→ Exercise aim: Your task is to restate word for word the line containing "white brick F7:H7" and each line that follows it in the listing, and only those.

→ Data below:
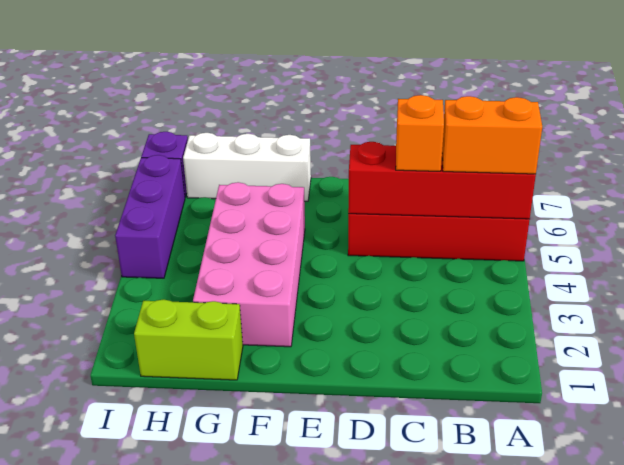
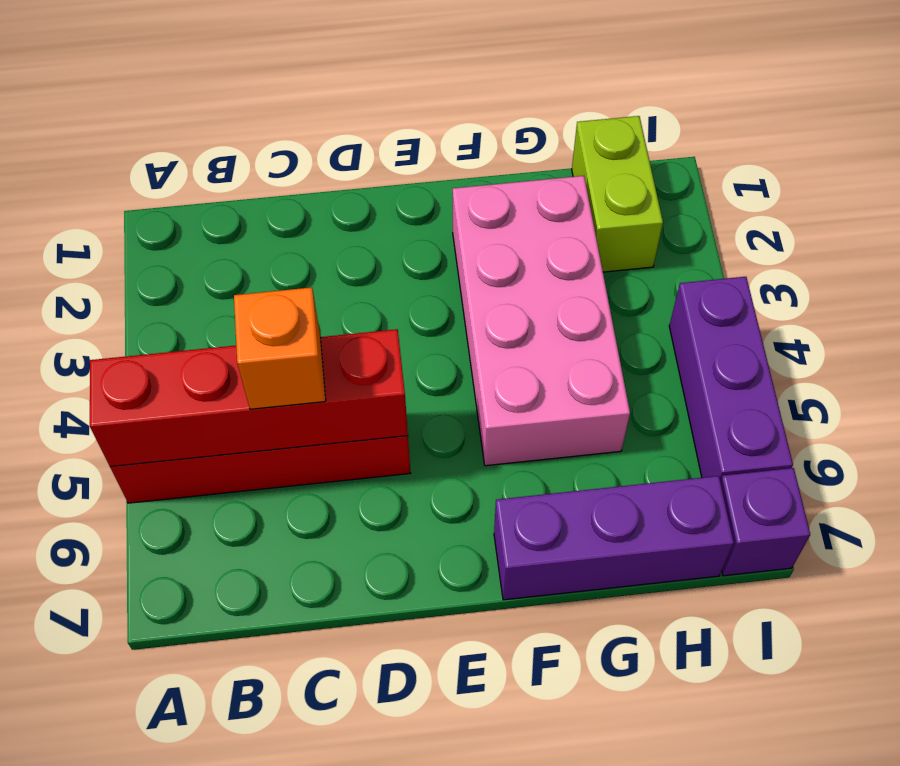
orange brick A5:B5 level 3 -> none
white brick F7:H7 level 1 -> purple brick F7:H7 level 1
lime brick G1:H1 level 1 -> lime brick H1:H2 level 1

→ Written solution:
white brick F7:H7 level 1 -> purple brick F7:H7 level 1
lime brick G1:H1 level 1 -> lime brick H1:H2 level 1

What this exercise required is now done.